> _Exercise aim_: List, from the lines below, each one with "grey" in it.

** Dataset excerpts follows **

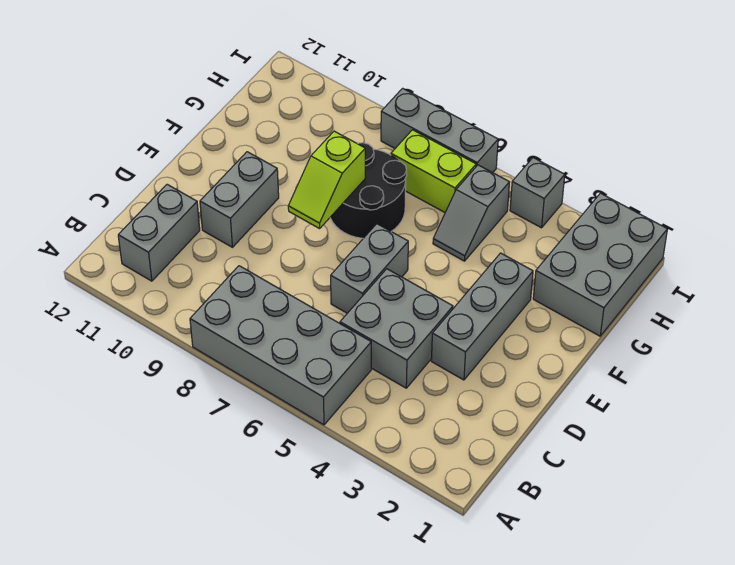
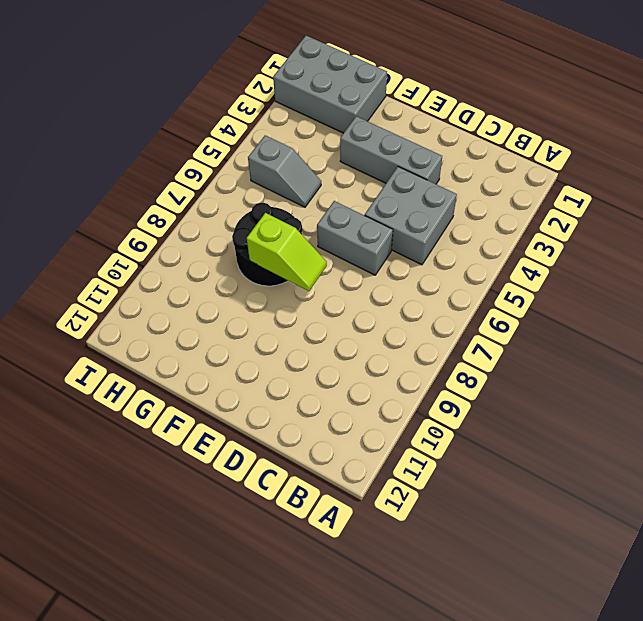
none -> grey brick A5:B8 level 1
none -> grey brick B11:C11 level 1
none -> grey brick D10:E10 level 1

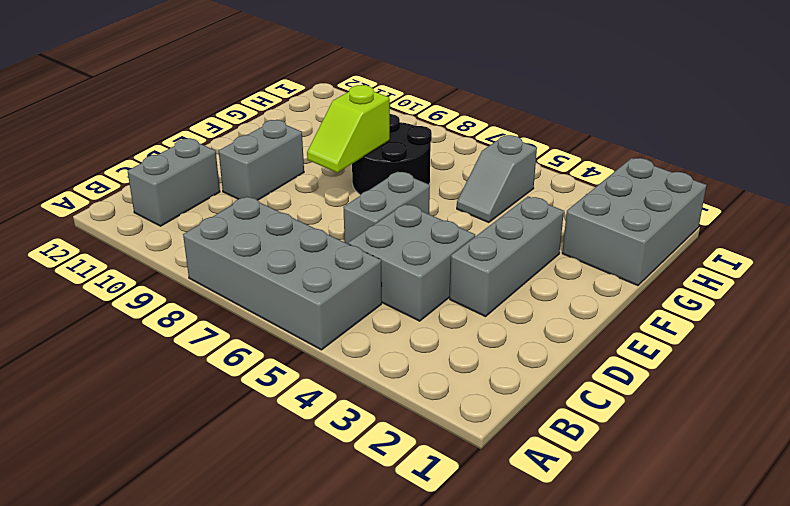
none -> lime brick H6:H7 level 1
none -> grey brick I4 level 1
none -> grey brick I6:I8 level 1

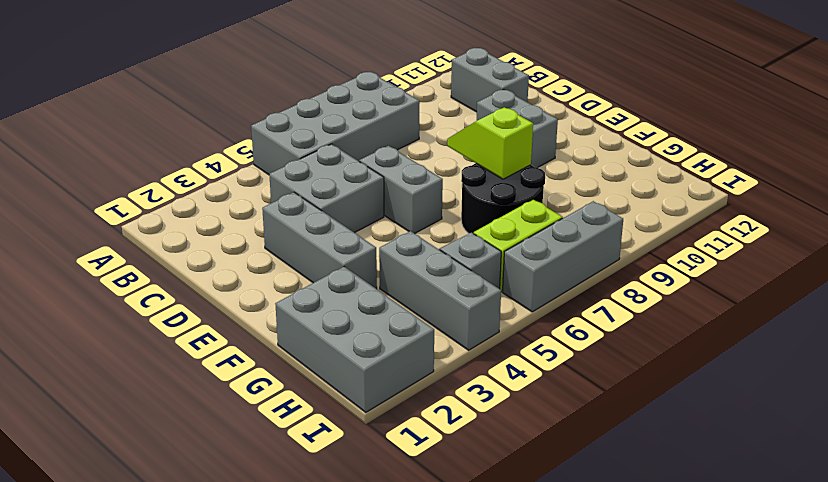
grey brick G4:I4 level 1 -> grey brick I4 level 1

** End of Dataset excerpts **

> _Result of this exercise_:
none -> grey brick A5:B8 level 1
none -> grey brick B11:C11 level 1
none -> grey brick D10:E10 level 1
none -> grey brick I4 level 1
none -> grey brick I6:I8 level 1
grey brick G4:I4 level 1 -> grey brick I4 level 1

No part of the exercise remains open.